_RECORD SET_:
Content starts

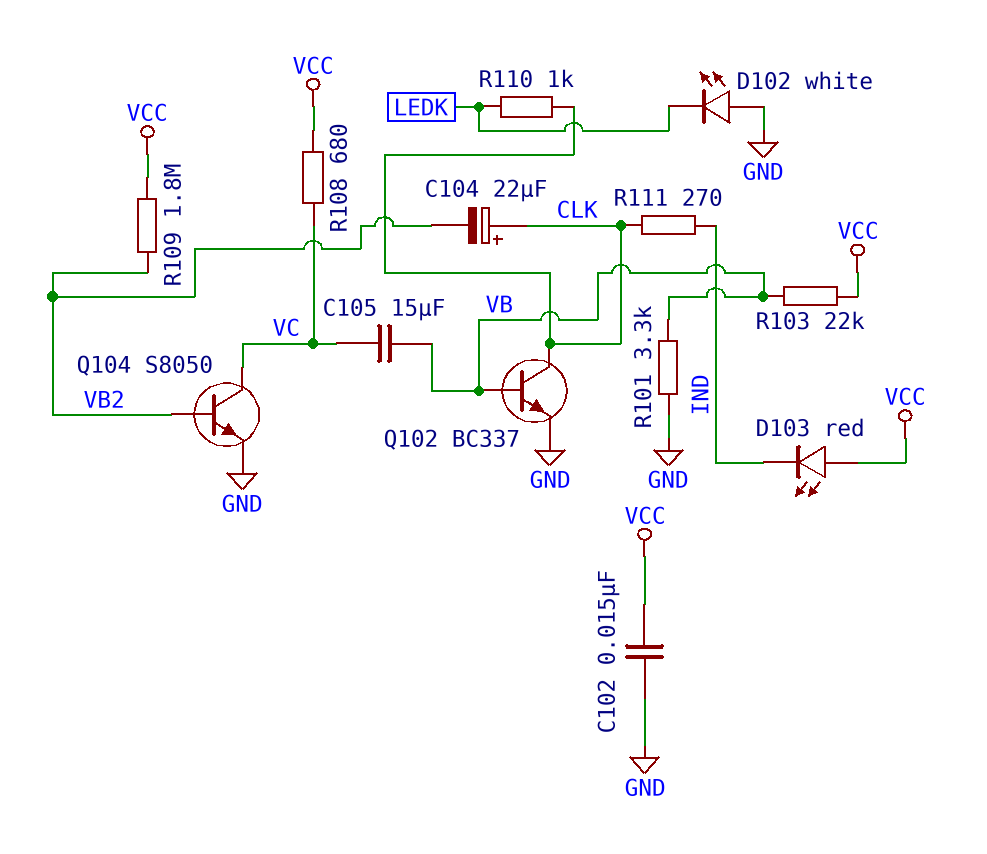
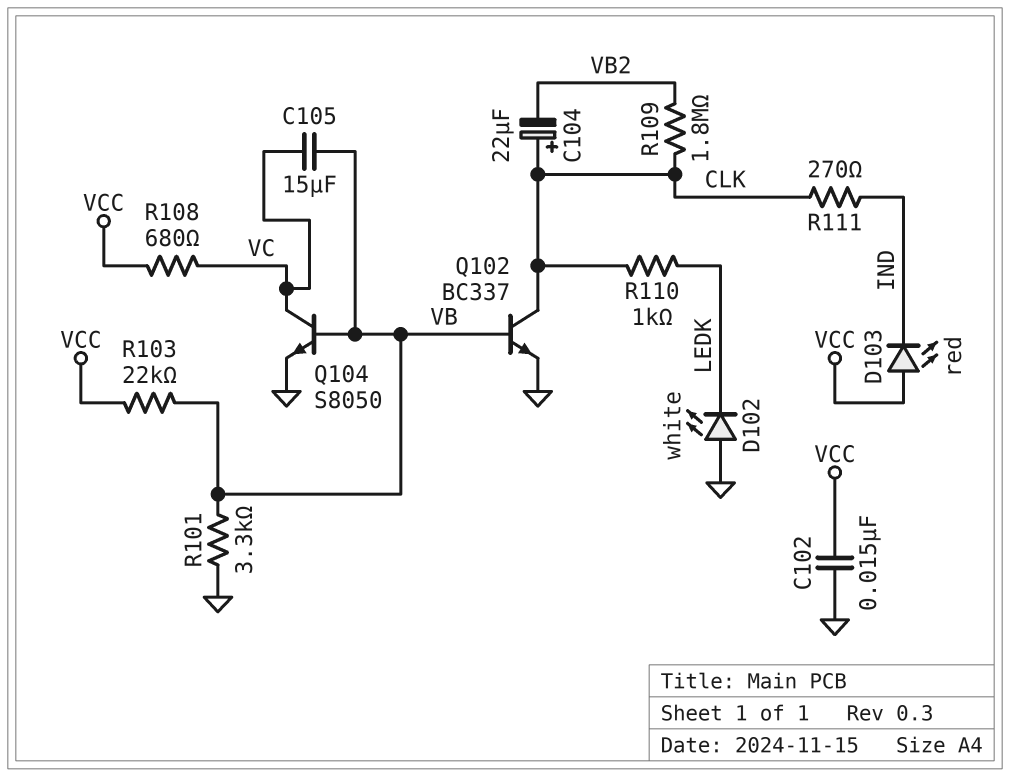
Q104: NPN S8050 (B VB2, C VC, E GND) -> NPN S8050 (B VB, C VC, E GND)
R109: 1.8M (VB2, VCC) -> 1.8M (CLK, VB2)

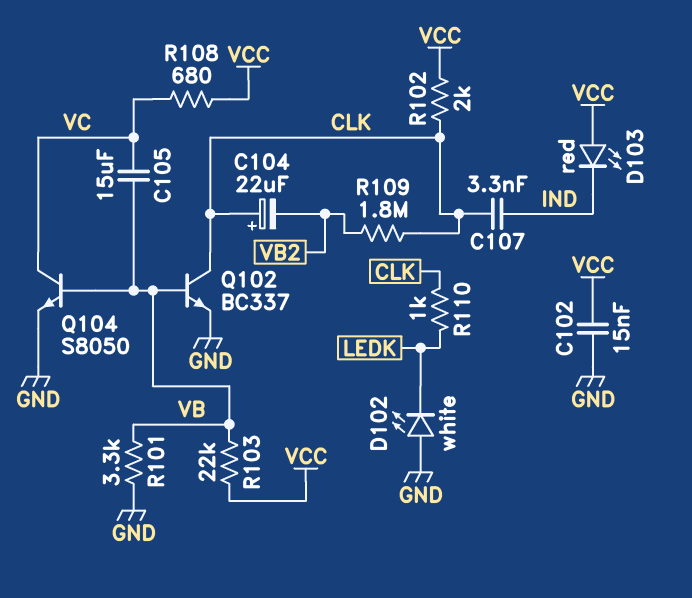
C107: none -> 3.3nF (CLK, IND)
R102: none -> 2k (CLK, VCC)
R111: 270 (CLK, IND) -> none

Content ends

_ABOUT THIS EXERCISE_:
Could the lines above be copied out exactly, with no image carried over?

_RESULT OF THE TASK_:
Q104: NPN S8050 (B VB2, C VC, E GND) -> NPN S8050 (B VB, C VC, E GND)
R109: 1.8M (VB2, VCC) -> 1.8M (CLK, VB2)

C107: none -> 3.3nF (CLK, IND)
R102: none -> 2k (CLK, VCC)
R111: 270 (CLK, IND) -> none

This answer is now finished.